Description of the task:
In the copy, include every entry exactly but none of the pictures.

Image change detection data
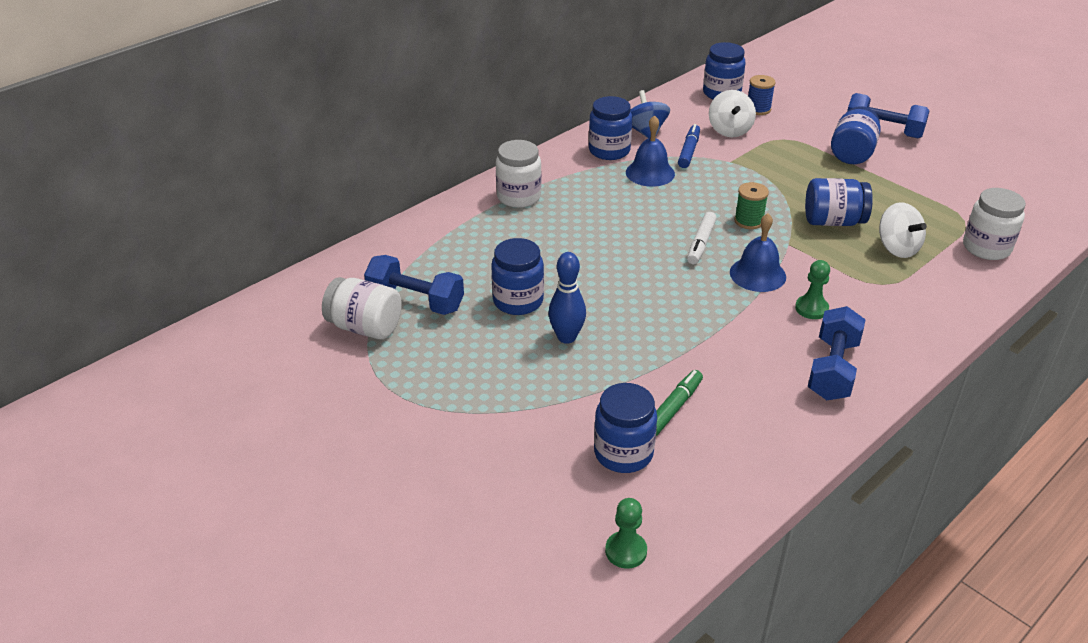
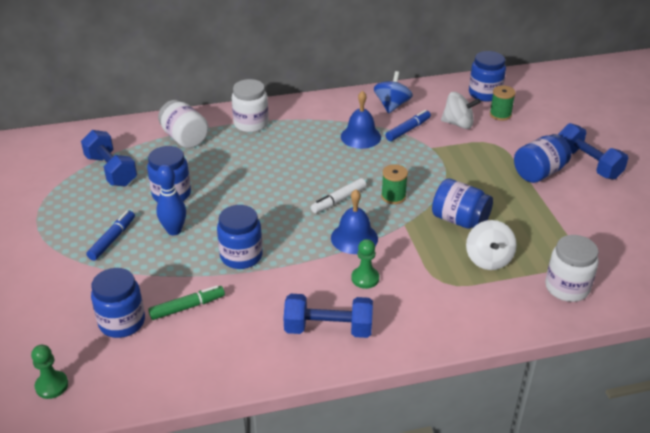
camera: 30 degrees right, 0 degrees up
white jar [322,277,402,339] -> white jar moved to [158,100,209,148]
blue jar [589,96,632,160] -> blue jar moved to [217,205,263,269]
white spinning top [709,90,756,137] -> white spinning top turned 105 degrees counterclockwise [441,92,481,129]
blue spool [748,75,776,115] -> green spool [490,85,516,121]
blue dumbbell [808,306,866,400] -> blue dumbbell turned 45 degrees clockwise [284,294,373,338]
none -> blue marker [86,211,135,261]

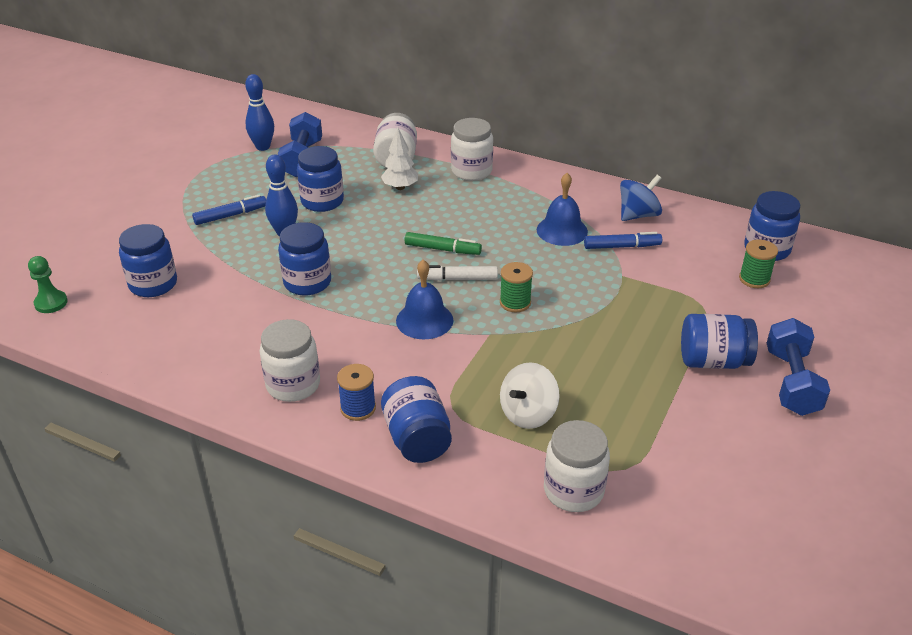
camera: 40 degrees right, 0 degrees up
green marker [148,285,225,320] -> green marker moved to [405,232,482,255]
blue dumbbell [284,294,373,338] -> white jar [259,319,320,402]
green pawn [351,239,379,289] -> none
blue jar [432,179,493,229] -> blue jar moved to [381,376,452,463]
white spinning top [441,92,481,129] -> none
none -> blue bowling pin [245,74,274,151]
none -> blue spool [337,364,376,421]
none -> white tree [381,127,418,190]

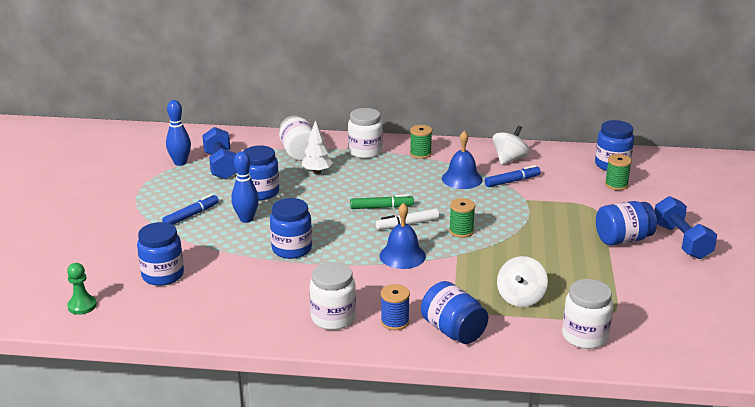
camera: 20 degrees left, 10 degrees down
blue spinning top [620,175,662,221] -> white spinning top [493,126,530,165]
none -> green spool [410,125,432,159]

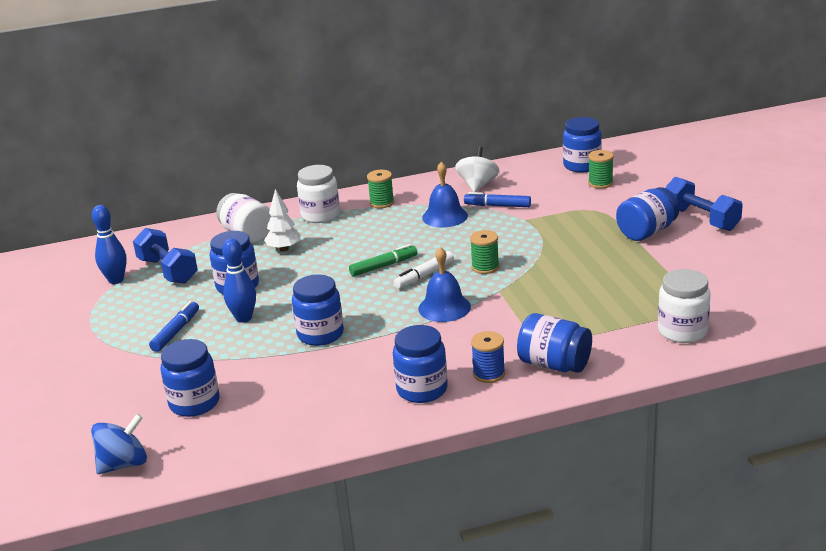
camera: 20 degrees left, 0 degrees up
green pawn [67,263,97,315] -> blue spinning top [91,414,147,474]
white jar [310,262,356,330] -> blue jar [393,325,448,403]
blue marker [485,165,541,187] -> blue marker turned 120 degrees counterclockwise [464,192,531,207]
white spinning top [497,256,548,307] -> none

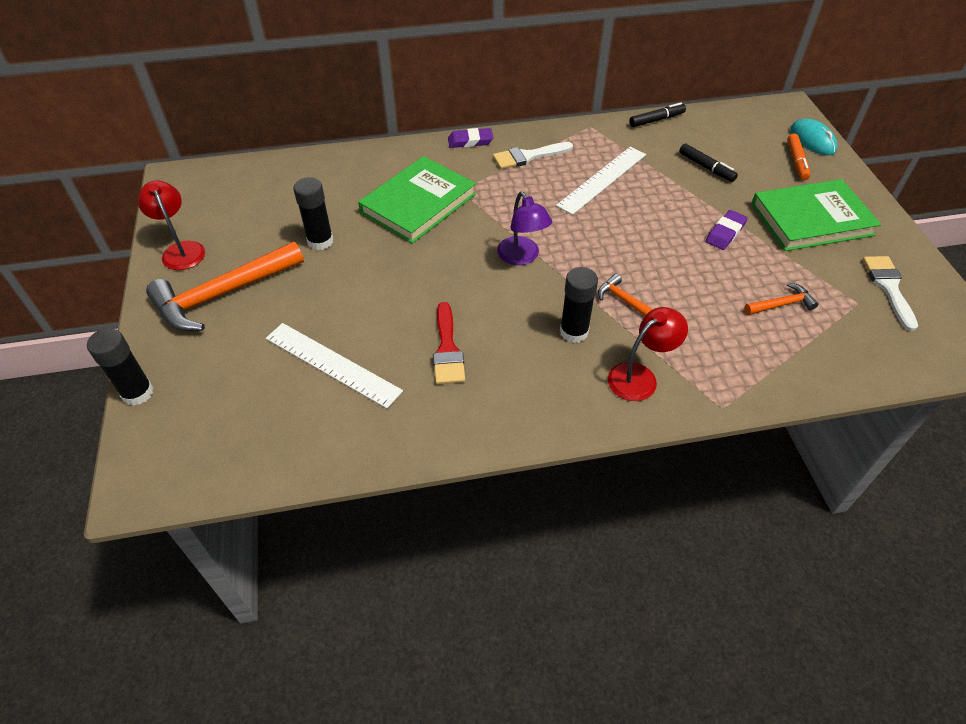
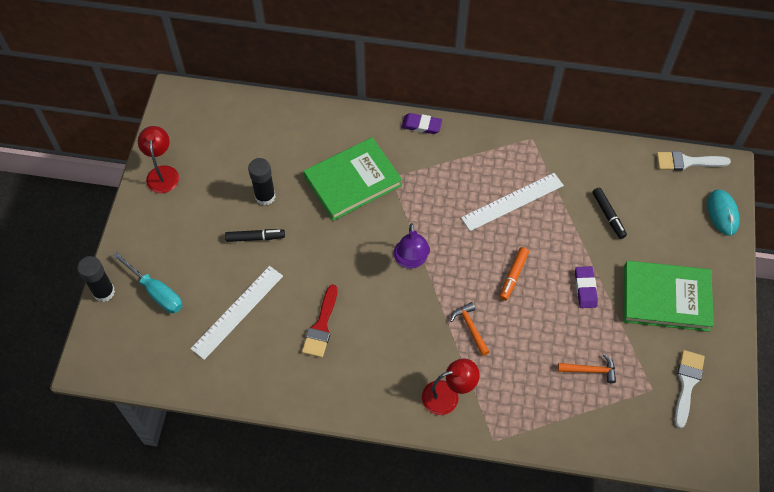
camera: 20 degrees right, 10 degrees up
orange hammer [146,241,304,331] -> none
white ruler [266,323,403,409] -> white ruler turned 75 degrees clockwise [190,266,283,360]
white brush [493,142,573,169] -> white brush moved to [656,151,731,171]
black glue stick [560,267,598,343] -> none
black marker [629,103,686,127] -> black marker moved to [225,229,285,242]
purple eraser [706,210,748,250] -> purple eraser turned 60 degrees counterclockwise [575,266,598,308]
orange marker [787,134,810,180] -> orange marker moved to [500,247,529,301]
none -> turquoise screwdriver [113,252,182,313]

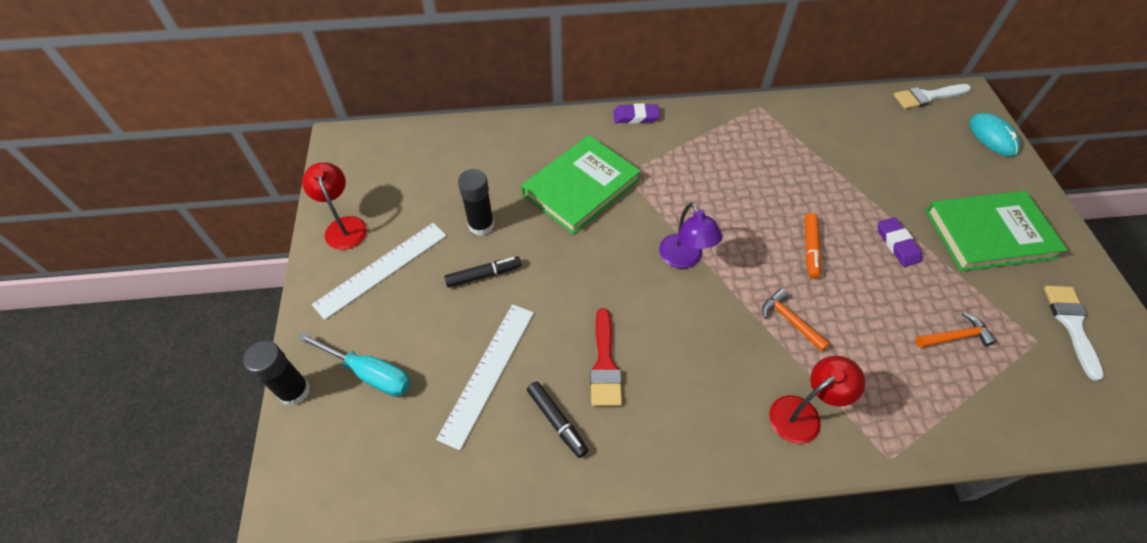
camera: 15 degrees left, 5 degrees down
white ruler [461,173,564,231] -> white ruler moved to [312,223,446,320]
black marker [592,188,627,239] -> black marker moved to [527,381,588,458]

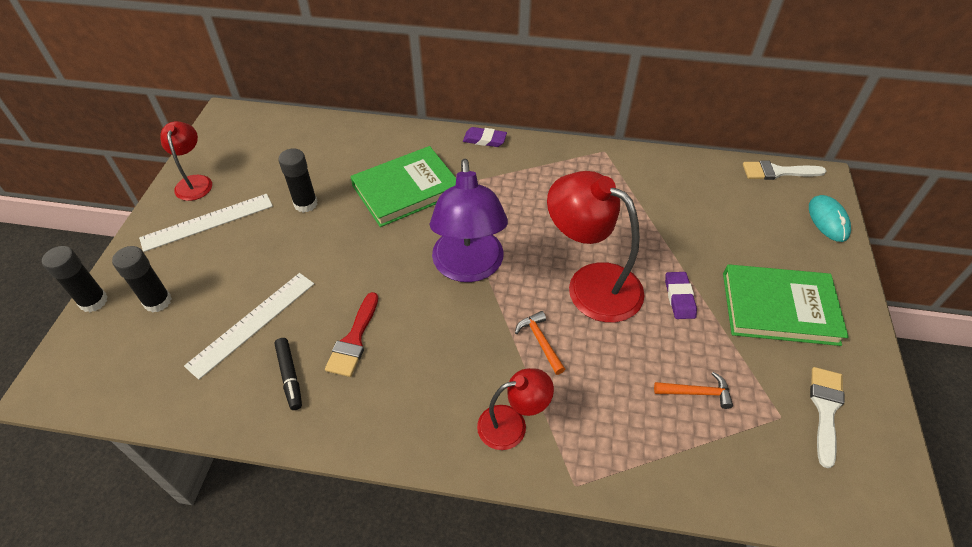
camera: 15 degrees right, 5 degrees down
turquoise screwdriver [297,332,411,397] -> black glue stick [112,246,172,313]
black marker [444,256,521,288] -> none
purple lamp [659,202,723,268] -> purple lamp [430,158,508,282], size x1.78
orange marker [805,213,821,279] -> red lamp [547,171,645,323]

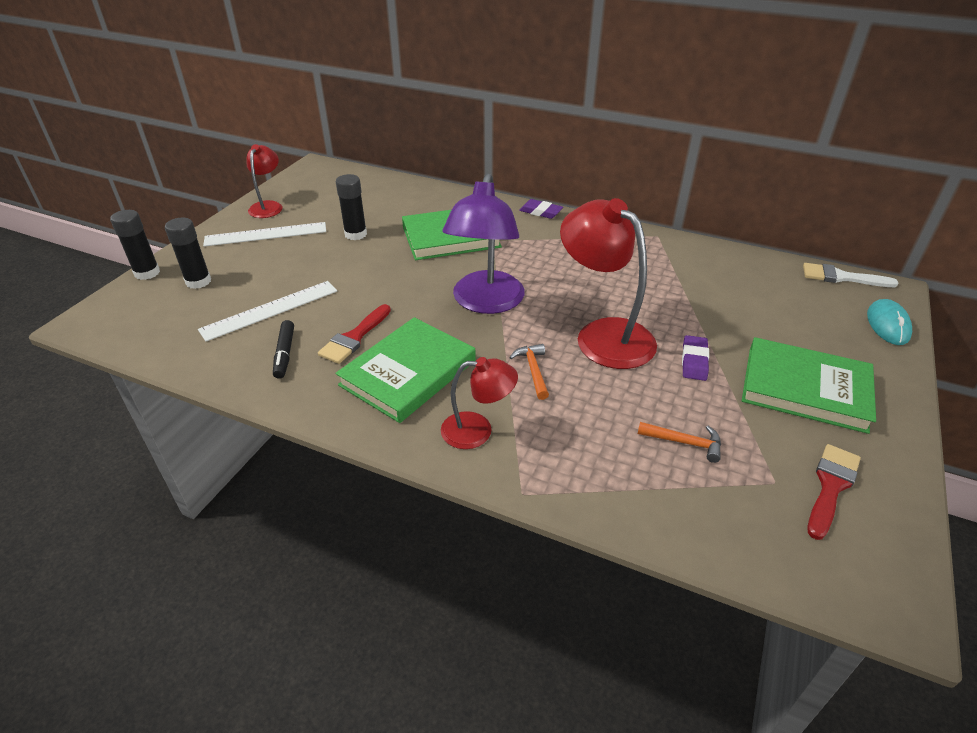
camera: 15 degrees right, 10 degrees down
white brush [810,367,845,468] -> red brush [808,444,861,540]
none -> green book [336,317,476,423]

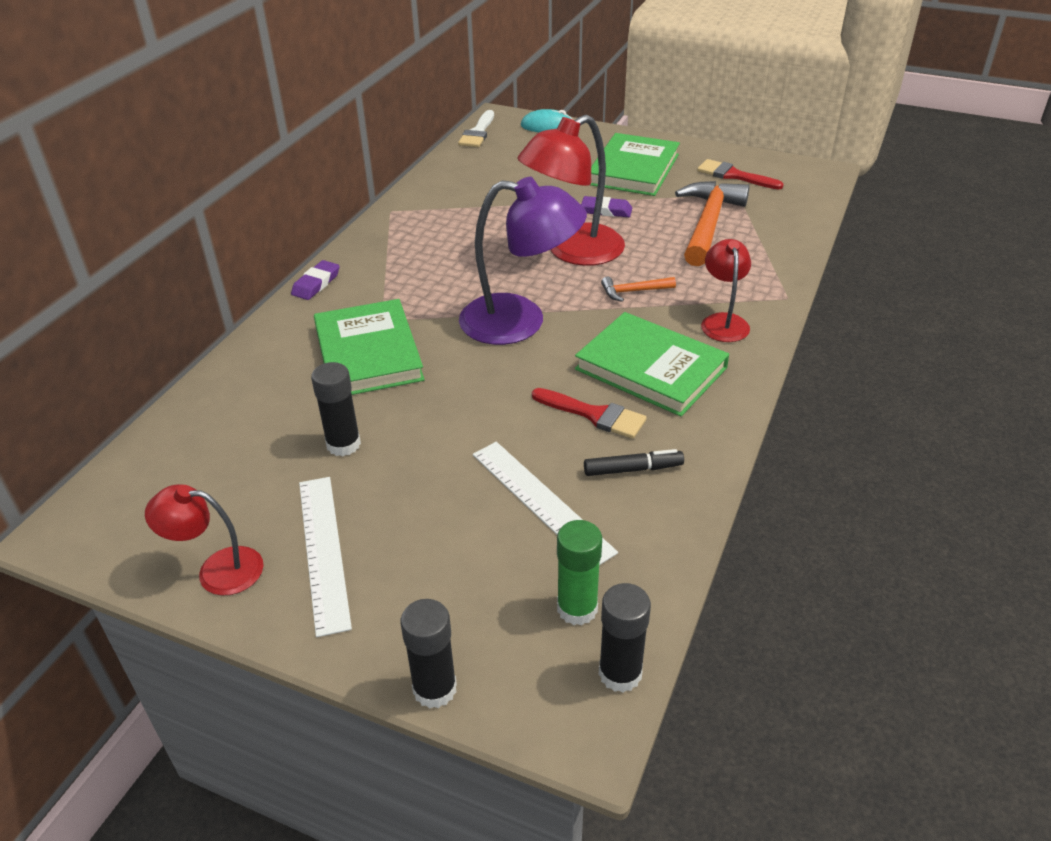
camera: 90 degrees left, 0 degrees up
black glue stick [165,218,211,289] -> black glue stick moved to [598,583,651,693]
orange hammer [637,422,721,463] -> orange hammer [675,181,750,266], size x2.15
none -> green glue stick [557,520,602,625]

Solution to the exercise:
camera: 30 degrees right, 0 degrees up
white jar [322,277,402,339] -> white jar moved to [158,100,209,148]
blue jar [589,96,632,160] -> blue jar moved to [217,205,263,269]
white spinning top [709,90,756,137] -> white spinning top turned 105 degrees counterclockwise [441,92,481,129]
blue spool [748,75,776,115] -> green spool [490,85,516,121]
blue dumbbell [808,306,866,400] -> blue dumbbell turned 45 degrees clockwise [284,294,373,338]
none -> blue marker [86,211,135,261]

camera: 40 degrees right, 0 degrees up
green marker [148,285,225,320] -> green marker moved to [405,232,482,255]
blue dumbbell [284,294,373,338] -> white jar [259,319,320,402]
green pawn [351,239,379,289] -> none
blue jar [432,179,493,229] -> blue jar moved to [381,376,452,463]
white spinning top [441,92,481,129] -> none
none -> blue bowling pin [245,74,274,151]
none -> blue spool [337,364,376,421]
none -> white tree [381,127,418,190]

camera: 20 degrees left, 10 degrees down
blue spinning top [620,175,662,221] -> white spinning top [493,126,530,165]
none -> green spool [410,125,432,159]

camera: 20 degrees left, 0 degrees up
green pawn [67,263,97,315] -> blue spinning top [91,414,147,474]
white jar [310,262,356,330] -> blue jar [393,325,448,403]
blue marker [485,165,541,187] -> blue marker turned 120 degrees counterclockwise [464,192,531,207]
white spinning top [497,256,548,307] -> none

camera: 20 degrees right, 10 degrees up
orange hammer [146,241,304,331] -> none
white ruler [266,323,403,409] -> white ruler turned 75 degrees clockwise [190,266,283,360]
white brush [493,142,573,169] -> white brush moved to [656,151,731,171]
black glue stick [560,267,598,343] -> none
black marker [629,103,686,127] -> black marker moved to [225,229,285,242]
purple eraser [706,210,748,250] -> purple eraser turned 60 degrees counterclockwise [575,266,598,308]
orange marker [787,134,810,180] -> orange marker moved to [500,247,529,301]
none -> turquoise screwdriver [113,252,182,313]

camera: 15 degrees left, 5 degrees down
white ruler [461,173,564,231] -> white ruler moved to [312,223,446,320]
black marker [592,188,627,239] -> black marker moved to [527,381,588,458]

camera: 15 degrees right, 5 degrees down
turquoise screwdriver [297,332,411,397] -> black glue stick [112,246,172,313]
black marker [444,256,521,288] -> none
purple lamp [659,202,723,268] -> purple lamp [430,158,508,282], size x1.78
orange marker [805,213,821,279] -> red lamp [547,171,645,323]

camera: 15 degrees right, 10 degrees down
white brush [810,367,845,468] -> red brush [808,444,861,540]
none -> green book [336,317,476,423]

camera: 90 degrees left, 0 degrees up
black glue stick [165,218,211,289] -> black glue stick moved to [598,583,651,693]
orange hammer [637,422,721,463] -> orange hammer [675,181,750,266], size x2.15
none -> green glue stick [557,520,602,625]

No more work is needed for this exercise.